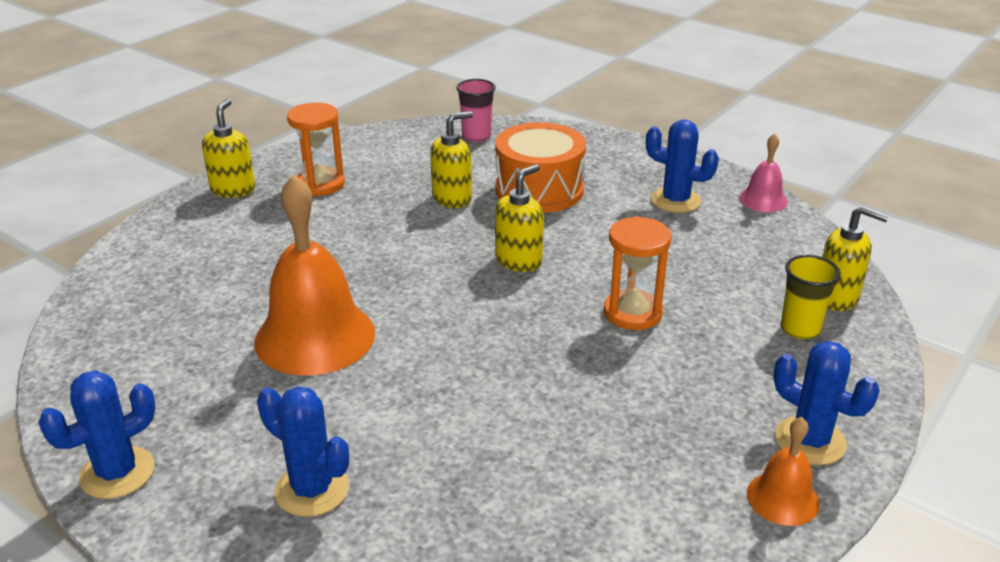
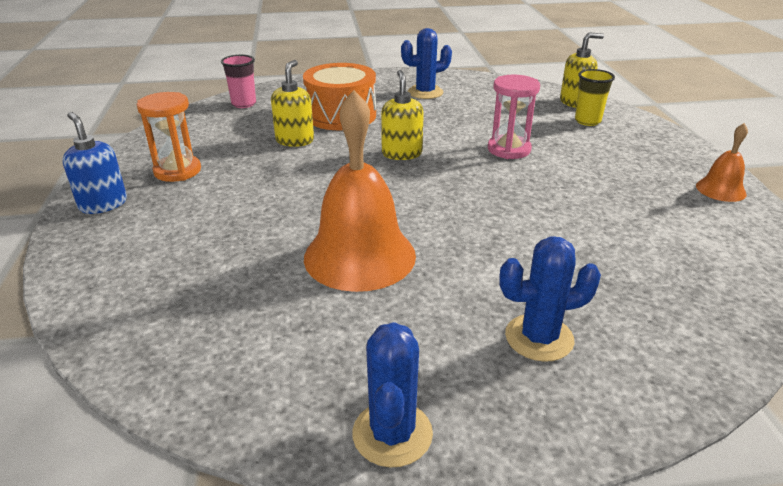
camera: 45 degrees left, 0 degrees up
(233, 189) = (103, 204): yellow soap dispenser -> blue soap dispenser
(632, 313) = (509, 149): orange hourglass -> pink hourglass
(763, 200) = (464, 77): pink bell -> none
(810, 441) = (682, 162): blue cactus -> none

----

Give the records above again in full and exactly, but exclude every picture.

▶ Response to this task:
camera: 45 degrees left, 0 degrees up
(233, 189) = (103, 204): yellow soap dispenser -> blue soap dispenser
(632, 313) = (509, 149): orange hourglass -> pink hourglass
(763, 200) = (464, 77): pink bell -> none
(810, 441) = (682, 162): blue cactus -> none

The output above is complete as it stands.